What the task asks –
All lines from the one with "(254, 241) = (298, 264): black" to the end of the entries below must be written out exactly. Leave out any other line.
:: Data excerpts ::
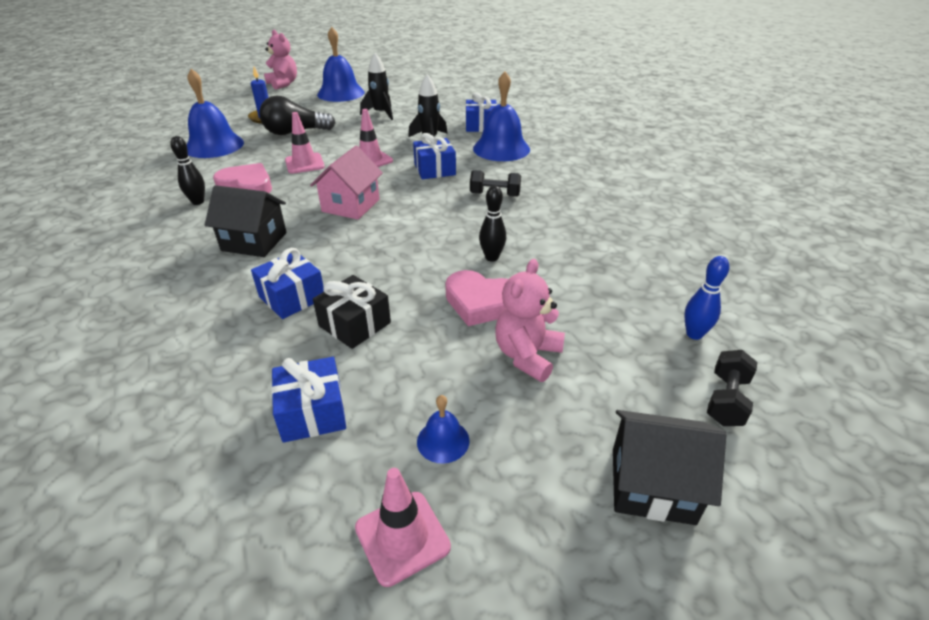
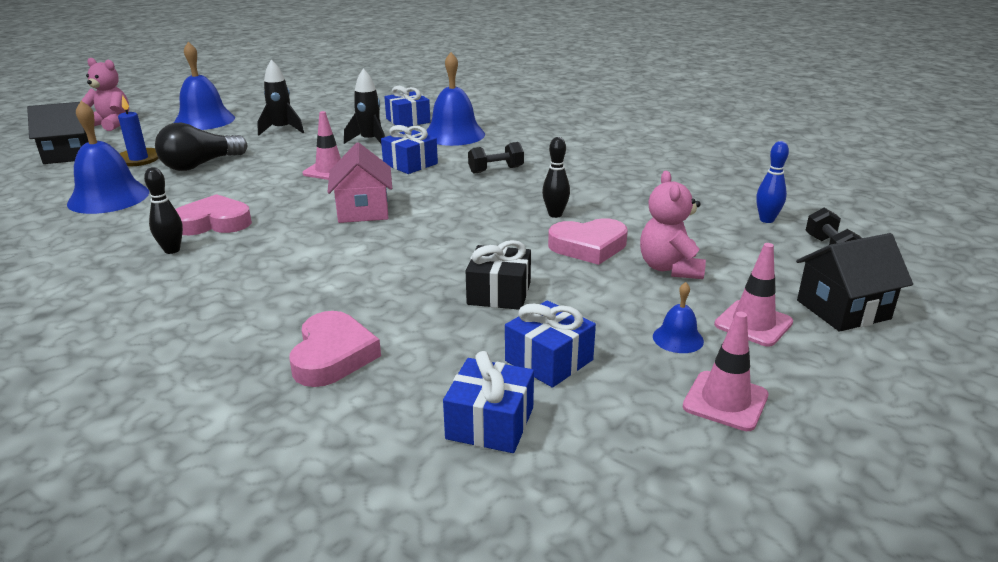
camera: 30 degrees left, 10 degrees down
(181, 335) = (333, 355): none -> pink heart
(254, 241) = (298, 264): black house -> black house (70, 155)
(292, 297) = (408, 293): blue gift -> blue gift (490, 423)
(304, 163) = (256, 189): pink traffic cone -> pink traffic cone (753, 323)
:::
Solution –
(254, 241) = (298, 264): black house -> black house (70, 155)
(292, 297) = (408, 293): blue gift -> blue gift (490, 423)
(304, 163) = (256, 189): pink traffic cone -> pink traffic cone (753, 323)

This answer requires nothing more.